- [Required work]:
Write out exactly the lines below that run from the one containing "R2: 910k (3V3, VB) -> 910k (3V3, LINE)" through the one containing "C4: none -> 15nF (+9V, N2)", both included, with no other lines.

(Edit tracking data)
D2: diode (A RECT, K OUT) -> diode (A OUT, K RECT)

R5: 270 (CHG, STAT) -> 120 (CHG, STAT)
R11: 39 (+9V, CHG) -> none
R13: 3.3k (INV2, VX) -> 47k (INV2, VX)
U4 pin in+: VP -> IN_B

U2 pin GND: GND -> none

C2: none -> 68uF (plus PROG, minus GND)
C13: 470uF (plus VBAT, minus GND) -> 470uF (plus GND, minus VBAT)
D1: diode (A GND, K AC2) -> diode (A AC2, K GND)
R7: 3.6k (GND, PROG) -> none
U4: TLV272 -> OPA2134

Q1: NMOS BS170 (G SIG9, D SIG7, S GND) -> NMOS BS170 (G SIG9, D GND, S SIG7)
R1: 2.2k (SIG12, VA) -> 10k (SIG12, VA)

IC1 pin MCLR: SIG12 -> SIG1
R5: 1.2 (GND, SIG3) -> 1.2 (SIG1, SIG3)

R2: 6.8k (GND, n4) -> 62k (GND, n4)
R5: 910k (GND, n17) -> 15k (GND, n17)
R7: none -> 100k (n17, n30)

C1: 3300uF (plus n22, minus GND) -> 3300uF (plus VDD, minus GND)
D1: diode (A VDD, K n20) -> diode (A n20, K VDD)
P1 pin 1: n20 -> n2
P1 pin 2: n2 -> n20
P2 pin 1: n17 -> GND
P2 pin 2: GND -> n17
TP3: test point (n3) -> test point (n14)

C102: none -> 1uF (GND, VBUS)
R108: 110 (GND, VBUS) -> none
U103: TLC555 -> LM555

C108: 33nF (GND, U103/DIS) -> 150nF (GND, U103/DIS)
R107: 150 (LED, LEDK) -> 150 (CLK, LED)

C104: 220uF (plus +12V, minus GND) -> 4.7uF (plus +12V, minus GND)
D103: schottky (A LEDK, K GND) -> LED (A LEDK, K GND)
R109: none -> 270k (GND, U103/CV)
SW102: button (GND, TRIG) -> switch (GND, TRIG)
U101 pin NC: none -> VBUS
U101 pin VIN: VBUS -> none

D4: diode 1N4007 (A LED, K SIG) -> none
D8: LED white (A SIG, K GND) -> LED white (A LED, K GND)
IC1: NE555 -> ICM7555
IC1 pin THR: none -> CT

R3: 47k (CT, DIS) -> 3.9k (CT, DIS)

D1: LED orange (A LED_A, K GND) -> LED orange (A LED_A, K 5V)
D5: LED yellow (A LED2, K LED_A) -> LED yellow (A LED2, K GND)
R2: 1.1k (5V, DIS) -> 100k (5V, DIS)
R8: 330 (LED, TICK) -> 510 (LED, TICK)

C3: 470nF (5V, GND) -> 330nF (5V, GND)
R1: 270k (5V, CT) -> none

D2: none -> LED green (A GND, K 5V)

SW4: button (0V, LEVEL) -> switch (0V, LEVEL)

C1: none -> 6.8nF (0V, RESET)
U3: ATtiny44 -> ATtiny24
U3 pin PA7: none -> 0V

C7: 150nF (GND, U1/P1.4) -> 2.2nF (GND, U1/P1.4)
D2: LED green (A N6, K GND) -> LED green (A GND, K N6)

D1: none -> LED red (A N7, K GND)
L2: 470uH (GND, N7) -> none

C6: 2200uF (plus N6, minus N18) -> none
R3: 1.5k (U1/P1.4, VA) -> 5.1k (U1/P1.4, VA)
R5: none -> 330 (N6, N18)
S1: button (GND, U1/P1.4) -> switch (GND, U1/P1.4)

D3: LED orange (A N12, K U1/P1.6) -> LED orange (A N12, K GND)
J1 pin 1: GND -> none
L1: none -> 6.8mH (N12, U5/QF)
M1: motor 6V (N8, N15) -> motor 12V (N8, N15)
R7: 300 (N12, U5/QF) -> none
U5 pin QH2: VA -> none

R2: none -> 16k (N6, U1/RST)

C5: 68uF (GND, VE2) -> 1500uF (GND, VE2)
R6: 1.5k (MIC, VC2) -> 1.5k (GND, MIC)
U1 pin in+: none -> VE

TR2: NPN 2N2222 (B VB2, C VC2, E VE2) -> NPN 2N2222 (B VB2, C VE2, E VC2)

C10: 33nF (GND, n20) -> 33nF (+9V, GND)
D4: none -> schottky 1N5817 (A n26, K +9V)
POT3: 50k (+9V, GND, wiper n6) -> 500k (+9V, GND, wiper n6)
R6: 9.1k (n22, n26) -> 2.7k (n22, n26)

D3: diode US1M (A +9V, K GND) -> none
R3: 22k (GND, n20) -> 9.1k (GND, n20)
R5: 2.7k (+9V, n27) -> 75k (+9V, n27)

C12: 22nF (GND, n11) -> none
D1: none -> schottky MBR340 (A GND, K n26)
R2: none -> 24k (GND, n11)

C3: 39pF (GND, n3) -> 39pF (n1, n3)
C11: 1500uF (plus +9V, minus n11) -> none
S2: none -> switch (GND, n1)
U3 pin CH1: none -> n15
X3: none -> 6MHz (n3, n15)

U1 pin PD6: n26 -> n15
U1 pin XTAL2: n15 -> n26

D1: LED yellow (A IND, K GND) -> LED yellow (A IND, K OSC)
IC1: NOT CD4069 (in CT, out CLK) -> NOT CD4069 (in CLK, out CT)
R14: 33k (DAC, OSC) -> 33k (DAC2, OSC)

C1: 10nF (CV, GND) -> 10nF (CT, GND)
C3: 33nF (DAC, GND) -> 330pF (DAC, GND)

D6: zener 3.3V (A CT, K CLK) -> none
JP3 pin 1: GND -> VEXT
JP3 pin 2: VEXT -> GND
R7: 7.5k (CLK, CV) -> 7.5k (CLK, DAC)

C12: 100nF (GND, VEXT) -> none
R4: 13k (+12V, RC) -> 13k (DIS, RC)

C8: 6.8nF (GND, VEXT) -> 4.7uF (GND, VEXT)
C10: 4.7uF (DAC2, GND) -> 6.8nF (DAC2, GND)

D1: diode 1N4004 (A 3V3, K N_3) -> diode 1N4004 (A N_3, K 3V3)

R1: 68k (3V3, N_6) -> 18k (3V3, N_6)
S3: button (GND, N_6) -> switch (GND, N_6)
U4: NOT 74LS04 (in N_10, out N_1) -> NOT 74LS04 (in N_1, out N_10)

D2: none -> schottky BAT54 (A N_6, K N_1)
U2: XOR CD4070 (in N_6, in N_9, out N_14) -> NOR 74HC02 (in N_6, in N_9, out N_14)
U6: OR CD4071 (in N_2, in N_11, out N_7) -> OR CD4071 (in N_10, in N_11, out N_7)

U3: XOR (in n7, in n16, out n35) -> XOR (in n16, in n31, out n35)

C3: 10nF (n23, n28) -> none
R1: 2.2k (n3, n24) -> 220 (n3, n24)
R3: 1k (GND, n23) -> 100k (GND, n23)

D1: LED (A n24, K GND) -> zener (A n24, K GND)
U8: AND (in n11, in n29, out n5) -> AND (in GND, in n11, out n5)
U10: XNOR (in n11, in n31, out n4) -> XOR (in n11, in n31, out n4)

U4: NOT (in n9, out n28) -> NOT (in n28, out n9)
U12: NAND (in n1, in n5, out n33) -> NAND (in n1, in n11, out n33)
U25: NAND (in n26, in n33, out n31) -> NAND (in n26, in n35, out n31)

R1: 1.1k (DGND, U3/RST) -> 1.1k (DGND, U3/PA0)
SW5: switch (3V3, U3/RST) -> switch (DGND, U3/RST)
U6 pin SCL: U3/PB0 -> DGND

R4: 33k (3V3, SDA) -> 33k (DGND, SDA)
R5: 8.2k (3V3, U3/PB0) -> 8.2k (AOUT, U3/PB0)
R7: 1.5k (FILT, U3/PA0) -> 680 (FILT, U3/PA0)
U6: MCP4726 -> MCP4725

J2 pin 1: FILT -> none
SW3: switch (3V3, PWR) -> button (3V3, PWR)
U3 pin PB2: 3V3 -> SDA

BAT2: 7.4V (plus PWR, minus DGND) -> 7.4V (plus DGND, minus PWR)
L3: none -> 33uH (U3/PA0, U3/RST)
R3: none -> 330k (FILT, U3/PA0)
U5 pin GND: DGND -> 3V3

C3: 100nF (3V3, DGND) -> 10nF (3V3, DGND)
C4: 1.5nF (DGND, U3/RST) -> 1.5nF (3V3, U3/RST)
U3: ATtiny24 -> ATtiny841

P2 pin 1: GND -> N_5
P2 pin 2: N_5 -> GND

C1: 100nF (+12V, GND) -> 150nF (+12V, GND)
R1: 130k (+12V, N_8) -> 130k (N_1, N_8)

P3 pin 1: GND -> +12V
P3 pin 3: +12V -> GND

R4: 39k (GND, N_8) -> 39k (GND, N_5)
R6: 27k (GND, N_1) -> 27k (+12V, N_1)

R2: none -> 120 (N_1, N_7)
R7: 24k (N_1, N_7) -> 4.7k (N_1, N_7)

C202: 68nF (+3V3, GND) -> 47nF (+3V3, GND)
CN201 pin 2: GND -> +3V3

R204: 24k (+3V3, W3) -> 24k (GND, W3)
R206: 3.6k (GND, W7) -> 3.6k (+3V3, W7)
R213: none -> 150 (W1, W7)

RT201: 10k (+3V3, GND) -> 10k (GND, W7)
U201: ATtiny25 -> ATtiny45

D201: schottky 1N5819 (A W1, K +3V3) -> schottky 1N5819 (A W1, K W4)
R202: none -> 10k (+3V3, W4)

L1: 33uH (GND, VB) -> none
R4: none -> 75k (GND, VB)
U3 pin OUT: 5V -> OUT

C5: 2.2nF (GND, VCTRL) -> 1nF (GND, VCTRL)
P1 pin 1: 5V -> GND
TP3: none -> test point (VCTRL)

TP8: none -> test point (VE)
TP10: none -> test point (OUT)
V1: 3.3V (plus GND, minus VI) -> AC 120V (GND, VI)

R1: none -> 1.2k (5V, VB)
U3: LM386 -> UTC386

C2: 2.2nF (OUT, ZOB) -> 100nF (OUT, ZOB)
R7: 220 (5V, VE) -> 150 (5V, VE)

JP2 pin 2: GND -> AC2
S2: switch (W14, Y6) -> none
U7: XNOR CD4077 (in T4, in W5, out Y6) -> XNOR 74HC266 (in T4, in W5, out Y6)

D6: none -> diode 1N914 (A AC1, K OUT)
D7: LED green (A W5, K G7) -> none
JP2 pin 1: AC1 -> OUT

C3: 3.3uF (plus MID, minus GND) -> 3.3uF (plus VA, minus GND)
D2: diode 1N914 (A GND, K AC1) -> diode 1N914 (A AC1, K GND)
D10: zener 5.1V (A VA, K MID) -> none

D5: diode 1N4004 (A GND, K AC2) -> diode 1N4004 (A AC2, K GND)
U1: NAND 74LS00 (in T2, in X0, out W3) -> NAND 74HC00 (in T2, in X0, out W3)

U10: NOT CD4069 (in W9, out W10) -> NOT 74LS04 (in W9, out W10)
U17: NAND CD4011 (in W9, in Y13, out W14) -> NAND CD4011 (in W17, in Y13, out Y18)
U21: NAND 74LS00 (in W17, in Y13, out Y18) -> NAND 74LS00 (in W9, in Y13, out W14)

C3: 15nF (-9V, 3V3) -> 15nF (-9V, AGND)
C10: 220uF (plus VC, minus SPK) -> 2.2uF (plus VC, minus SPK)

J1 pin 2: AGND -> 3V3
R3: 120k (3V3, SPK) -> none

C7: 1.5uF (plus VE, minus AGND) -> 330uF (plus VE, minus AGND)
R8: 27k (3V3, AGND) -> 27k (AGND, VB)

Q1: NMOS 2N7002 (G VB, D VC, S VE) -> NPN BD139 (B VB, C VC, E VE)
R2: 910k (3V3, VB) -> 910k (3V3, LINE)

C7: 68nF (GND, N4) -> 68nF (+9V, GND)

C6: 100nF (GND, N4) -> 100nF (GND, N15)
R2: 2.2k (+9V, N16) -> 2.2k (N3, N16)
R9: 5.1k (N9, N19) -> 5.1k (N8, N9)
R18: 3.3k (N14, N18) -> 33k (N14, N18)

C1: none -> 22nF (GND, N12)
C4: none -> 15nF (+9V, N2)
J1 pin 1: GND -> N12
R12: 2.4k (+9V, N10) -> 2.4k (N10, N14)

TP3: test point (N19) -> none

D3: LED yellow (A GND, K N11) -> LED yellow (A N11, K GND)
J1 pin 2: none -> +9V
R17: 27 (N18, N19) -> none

- [Answer space]:
R2: 910k (3V3, VB) -> 910k (3V3, LINE)

C7: 68nF (GND, N4) -> 68nF (+9V, GND)

C6: 100nF (GND, N4) -> 100nF (GND, N15)
R2: 2.2k (+9V, N16) -> 2.2k (N3, N16)
R9: 5.1k (N9, N19) -> 5.1k (N8, N9)
R18: 3.3k (N14, N18) -> 33k (N14, N18)

C1: none -> 22nF (GND, N12)
C4: none -> 15nF (+9V, N2)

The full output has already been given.